_YOUR GOAL:_ Your answer should hold each line of the material that contains the word "sandglass".

_DATASET:_

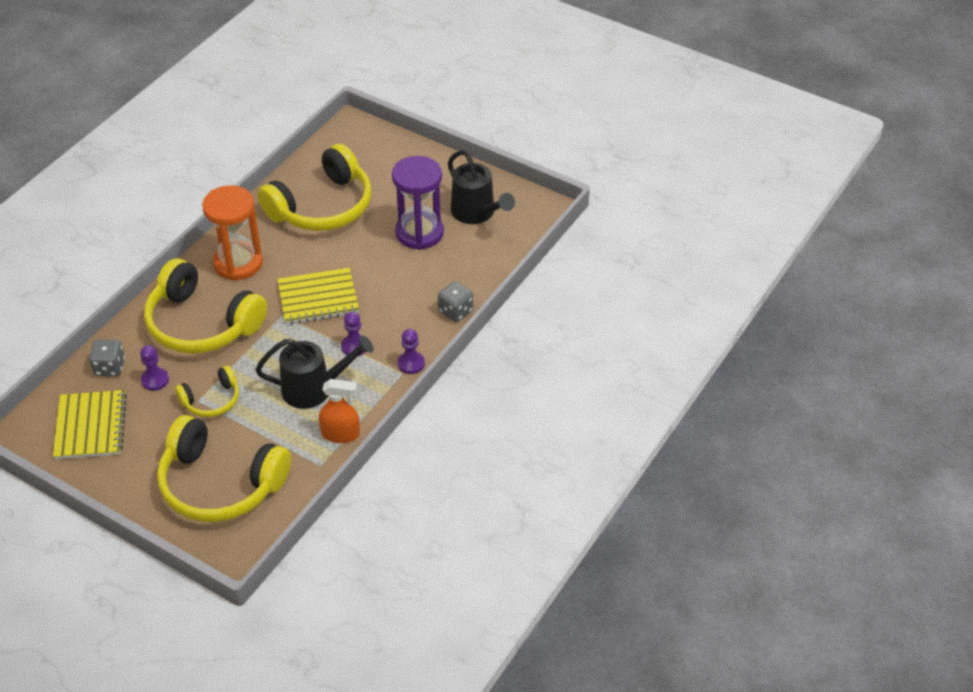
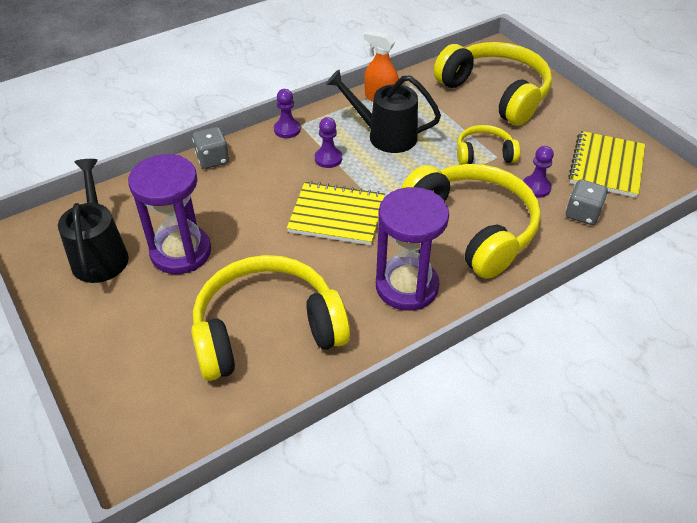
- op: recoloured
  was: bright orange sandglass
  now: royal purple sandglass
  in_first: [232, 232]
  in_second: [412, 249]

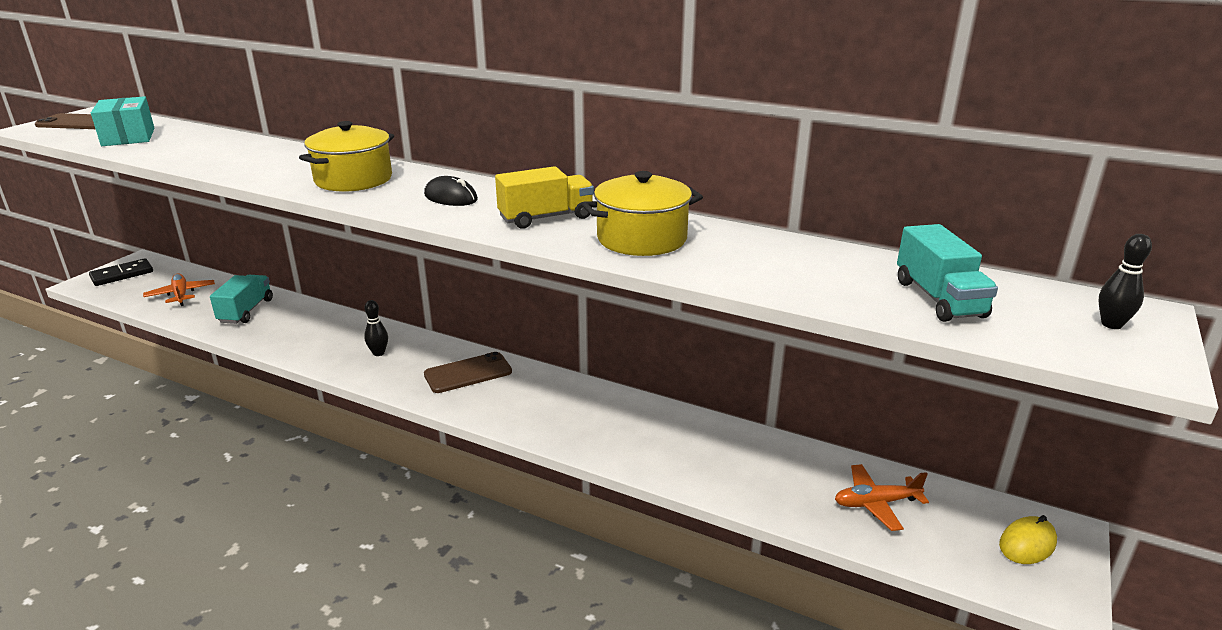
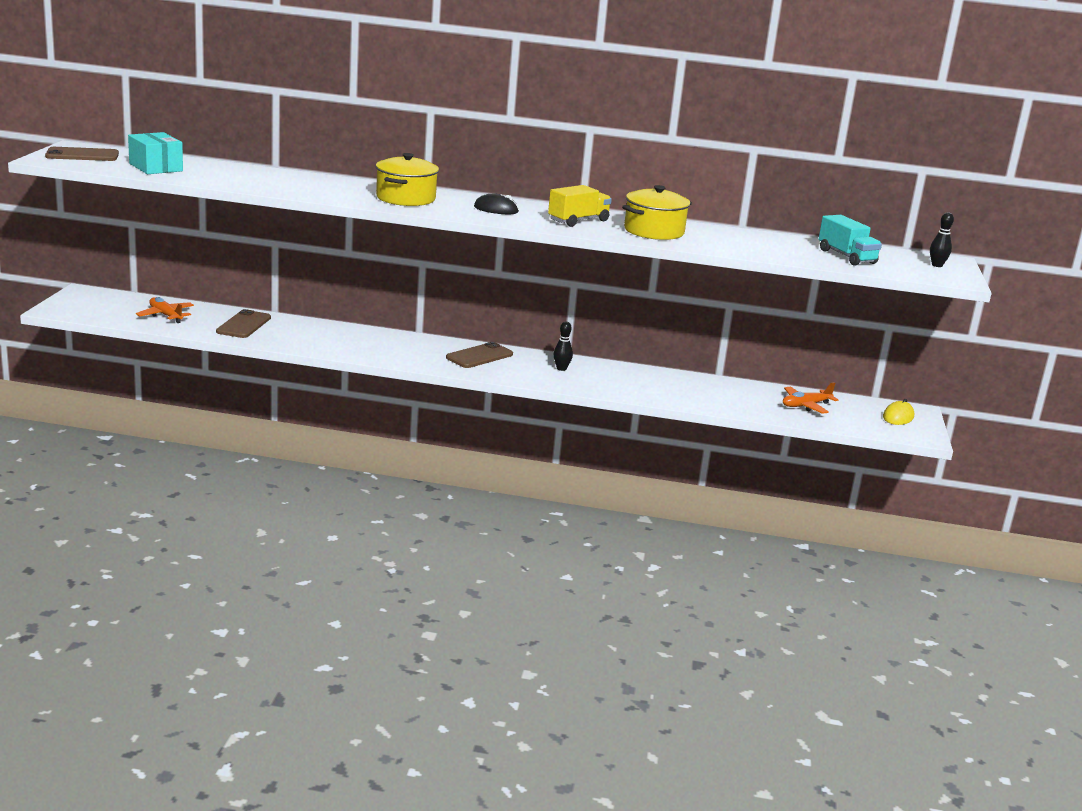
- op: replaced
  was: teal toy truck
  now: russet phone
  in_first: [241, 299]
  in_second: [243, 323]
- op: moved
  was: ebony bowling pin
  in_first: [376, 328]
  in_second: [563, 346]
- op: removed
  was: ebony domino piece
  in_first: [121, 272]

_EXPECTED ANSWER:_
  was: bright orange sandglass
  now: royal purple sandglass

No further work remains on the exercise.